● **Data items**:
┌──
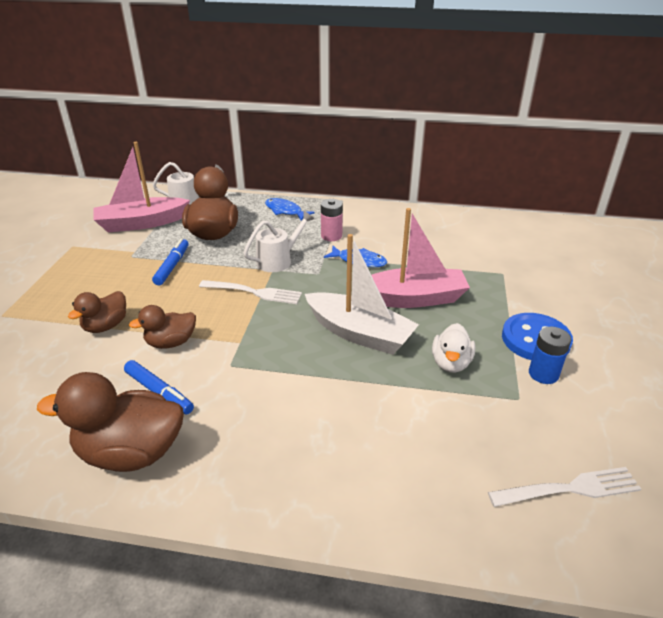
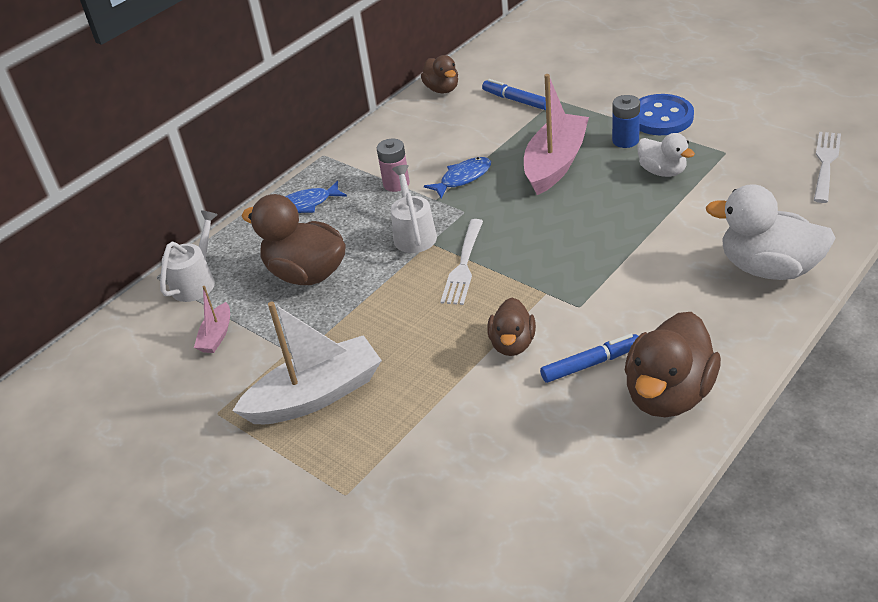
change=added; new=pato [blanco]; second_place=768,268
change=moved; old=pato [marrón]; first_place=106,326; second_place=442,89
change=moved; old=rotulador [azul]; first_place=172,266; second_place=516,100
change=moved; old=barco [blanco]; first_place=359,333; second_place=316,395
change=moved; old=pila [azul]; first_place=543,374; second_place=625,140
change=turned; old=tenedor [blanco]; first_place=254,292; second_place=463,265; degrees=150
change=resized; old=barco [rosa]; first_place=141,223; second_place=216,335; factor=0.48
└──
Would you please copy exactly the part of the entries above that begins at the line containing "change=moved; old=pato [marrón];" and ends at the line containing "change=moved; old=barco [blanco];", both lines included?

● **COMPLETED TASK**:
change=moved; old=pato [marrón]; first_place=106,326; second_place=442,89
change=moved; old=rotulador [azul]; first_place=172,266; second_place=516,100
change=moved; old=barco [blanco]; first_place=359,333; second_place=316,395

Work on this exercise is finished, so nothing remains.